• _WHAT NEEDS TO BE DONE_
Whenever a line below holds the word "none", count it; then give the total and nothing else.

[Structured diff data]
====================

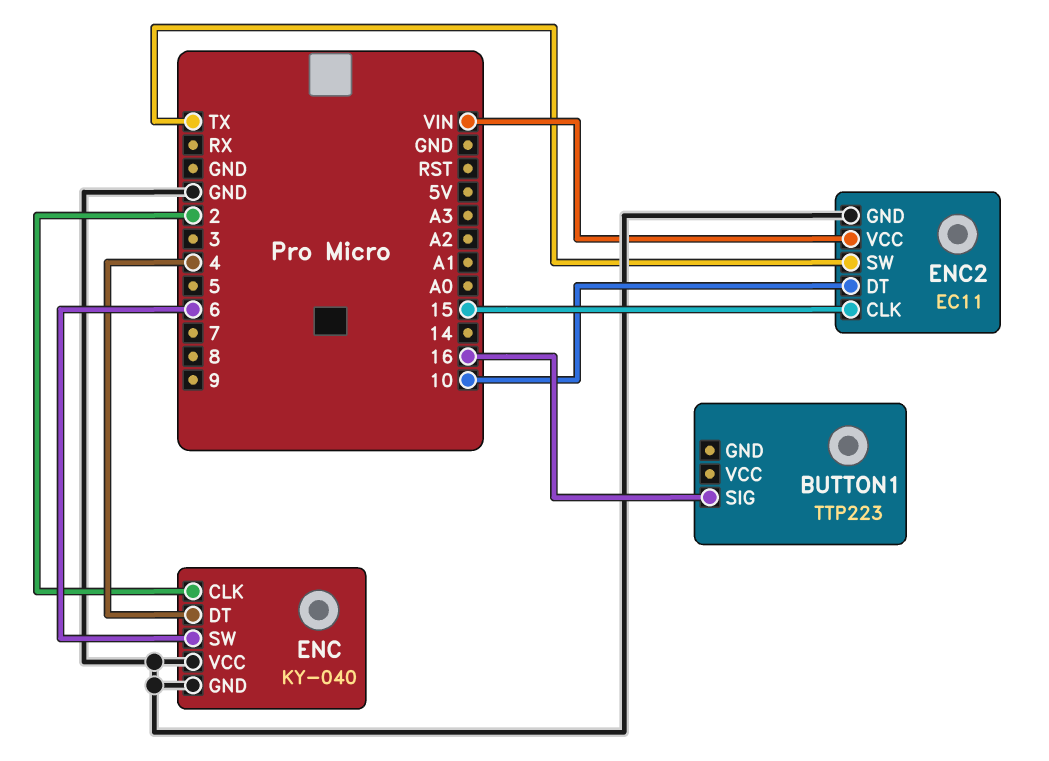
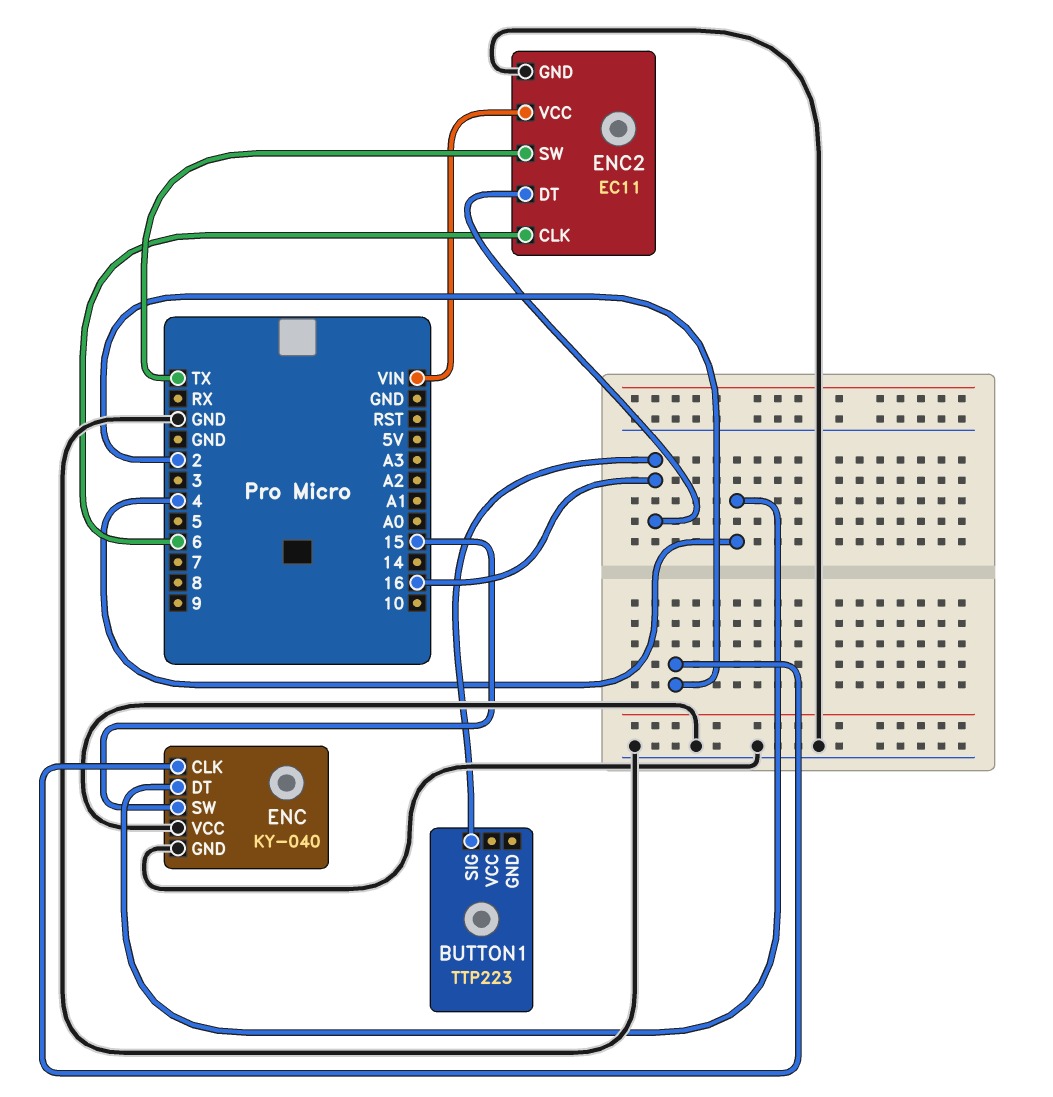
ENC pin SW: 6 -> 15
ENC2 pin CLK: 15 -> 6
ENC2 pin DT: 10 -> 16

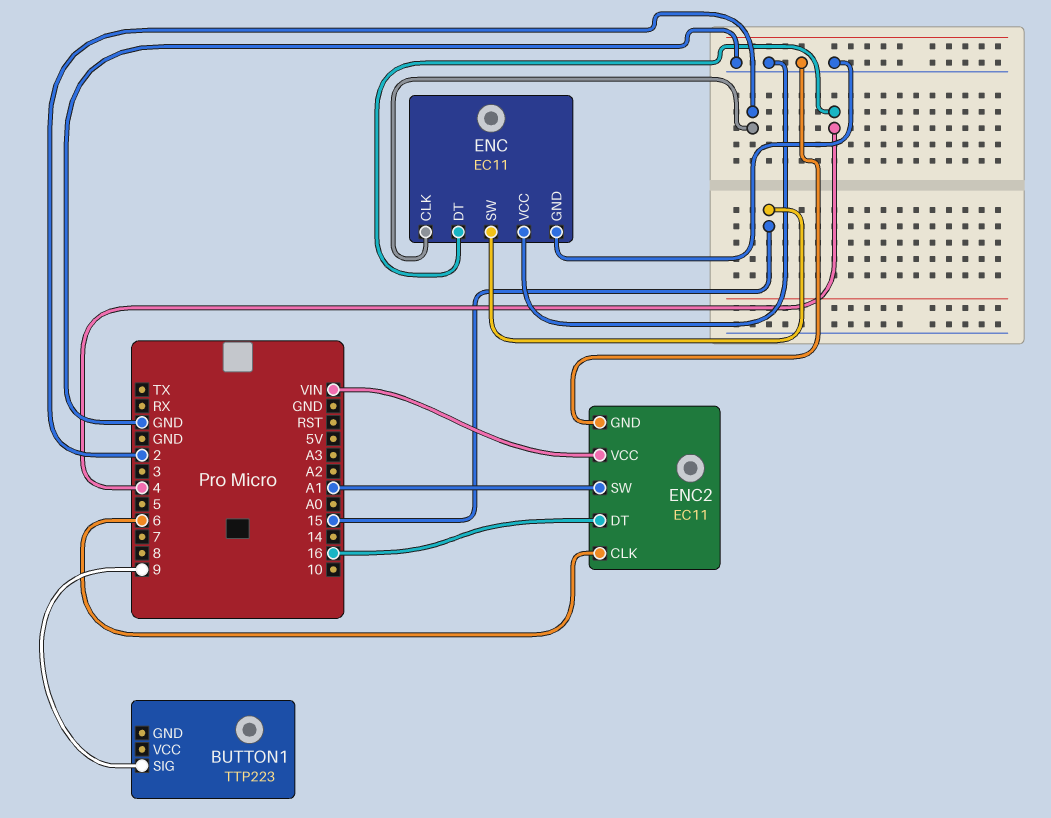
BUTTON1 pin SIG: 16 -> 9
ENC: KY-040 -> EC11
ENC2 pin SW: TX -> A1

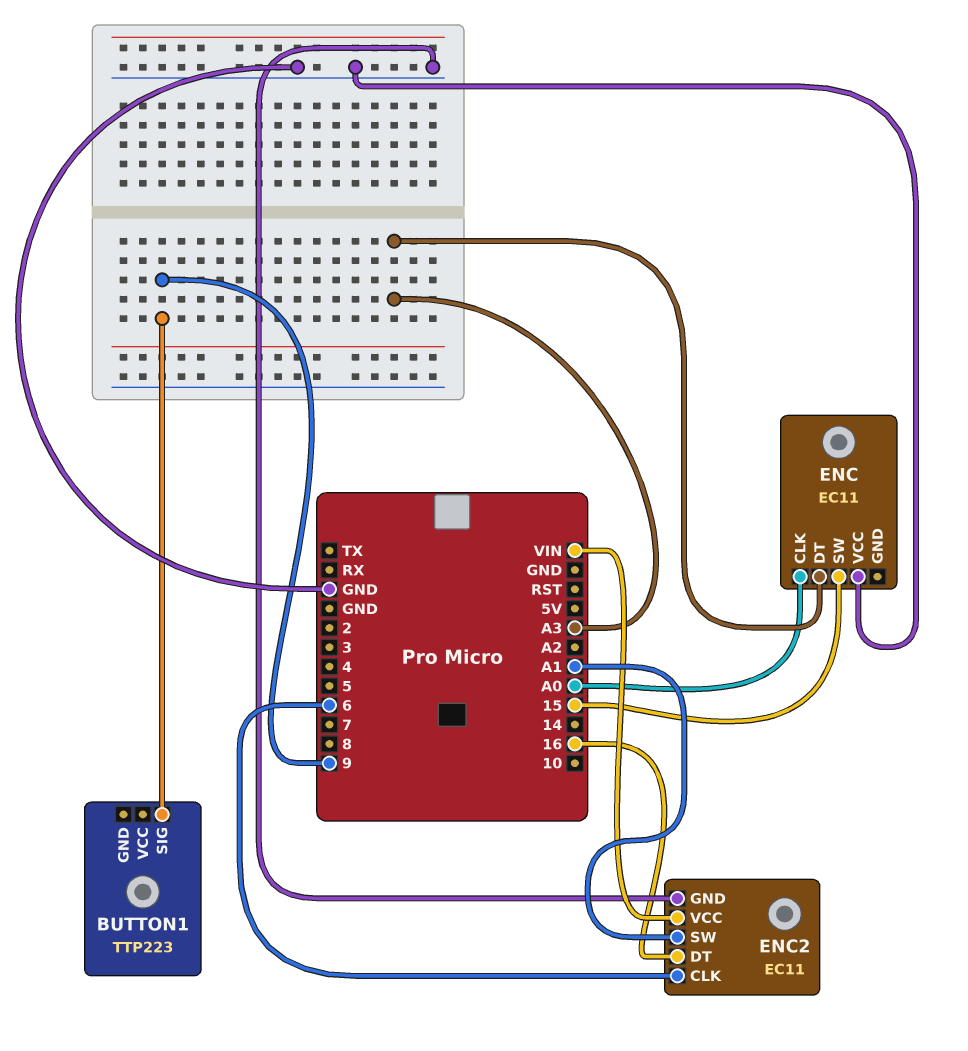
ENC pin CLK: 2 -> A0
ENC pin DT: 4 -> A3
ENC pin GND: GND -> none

====================

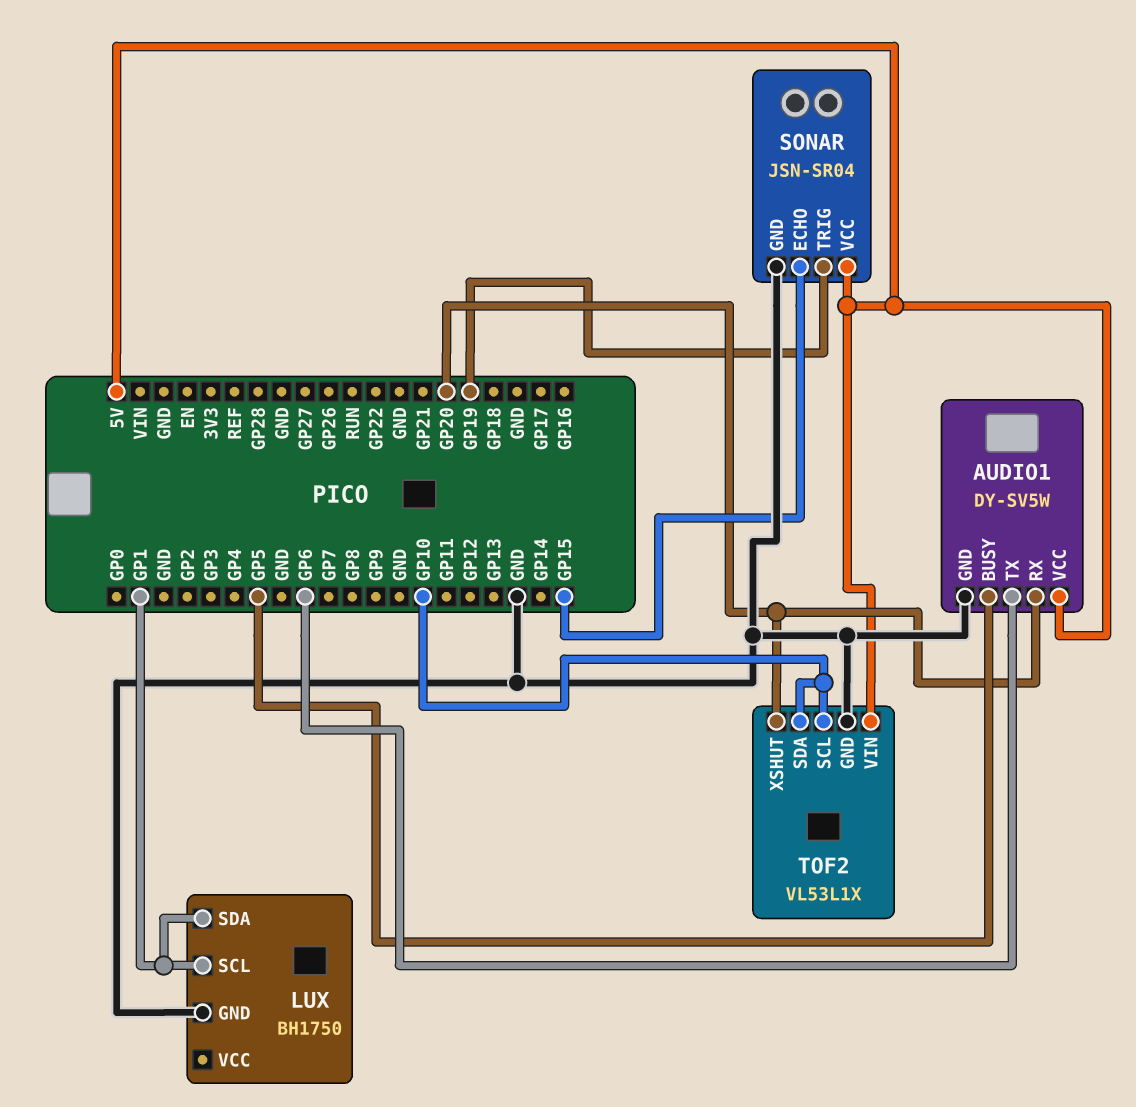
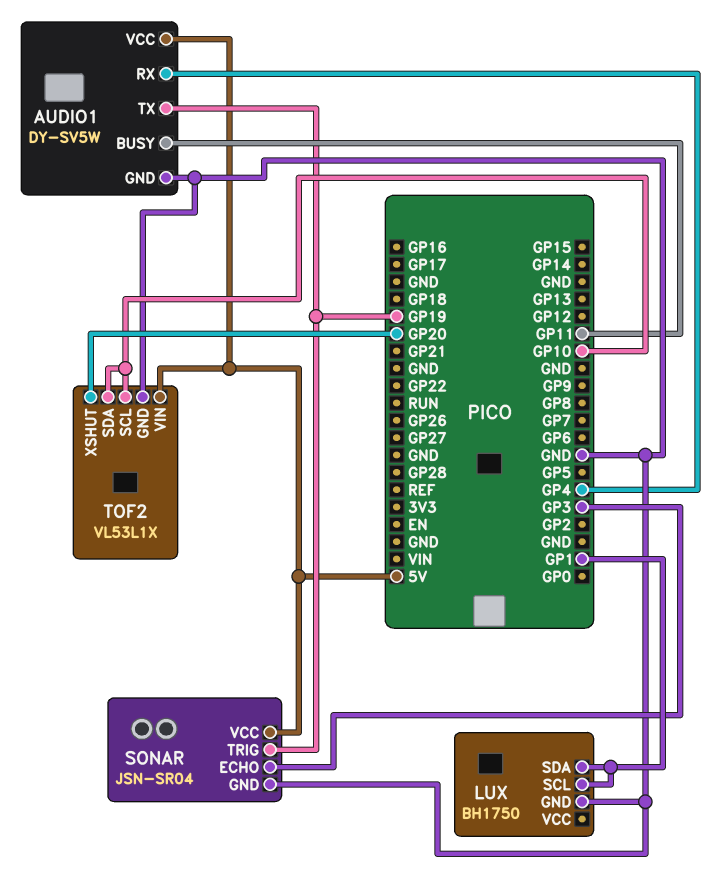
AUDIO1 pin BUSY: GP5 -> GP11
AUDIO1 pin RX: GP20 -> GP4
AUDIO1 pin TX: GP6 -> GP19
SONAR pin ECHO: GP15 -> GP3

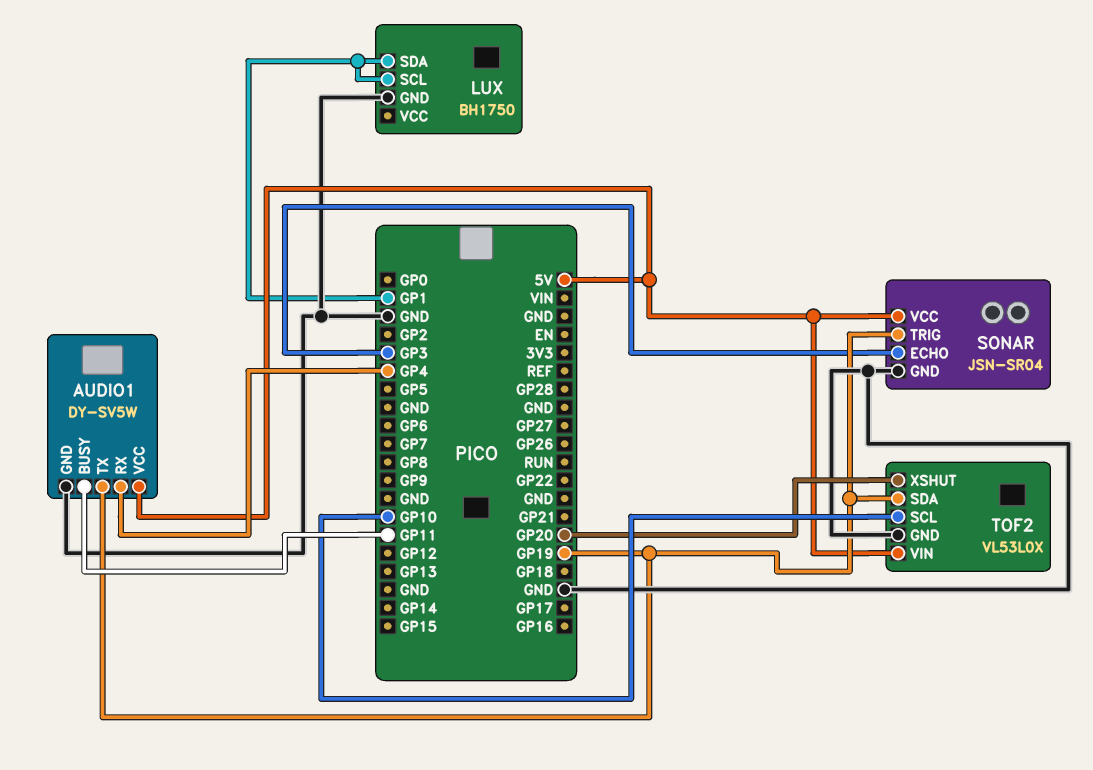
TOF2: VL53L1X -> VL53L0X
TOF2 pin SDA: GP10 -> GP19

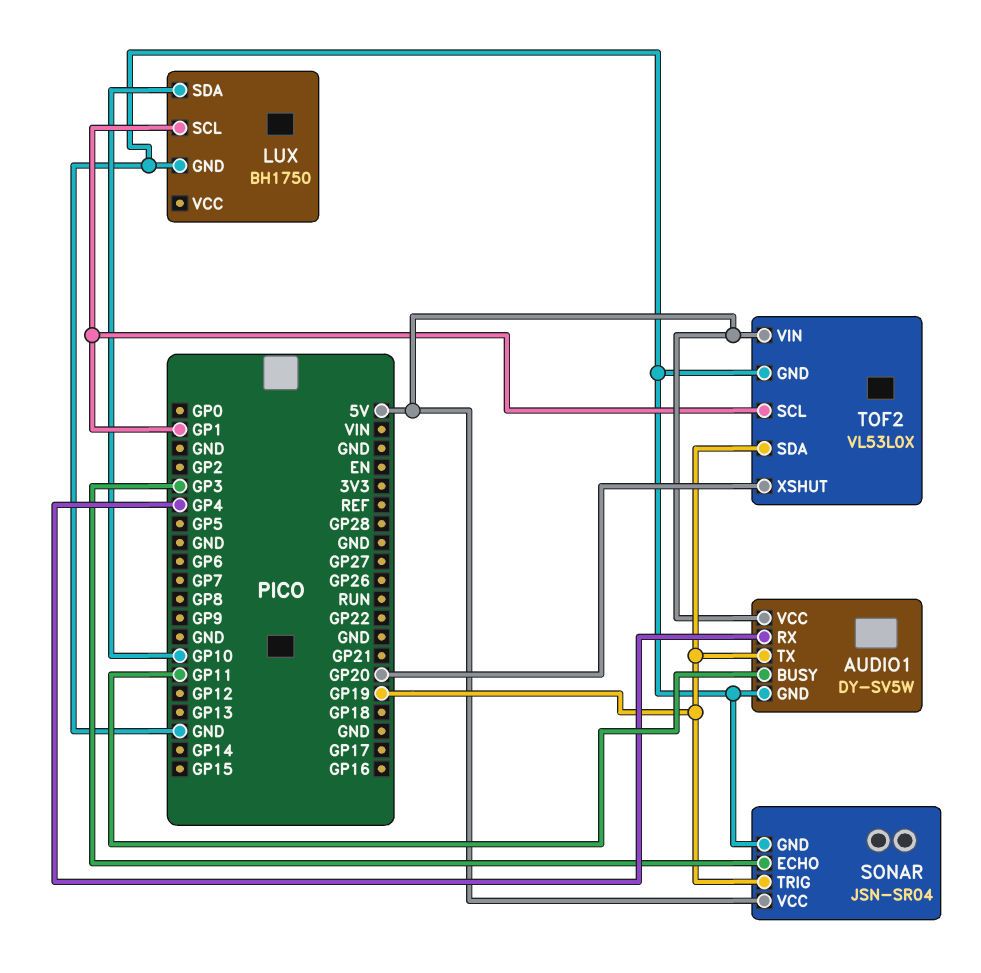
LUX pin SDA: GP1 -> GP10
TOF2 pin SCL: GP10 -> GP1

====================

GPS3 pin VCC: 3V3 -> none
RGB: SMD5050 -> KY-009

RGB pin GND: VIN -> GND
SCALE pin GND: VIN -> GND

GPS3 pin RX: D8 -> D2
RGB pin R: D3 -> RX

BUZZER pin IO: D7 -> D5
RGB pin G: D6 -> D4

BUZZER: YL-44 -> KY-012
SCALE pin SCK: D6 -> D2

====================

• _ANSWER SECTION_
2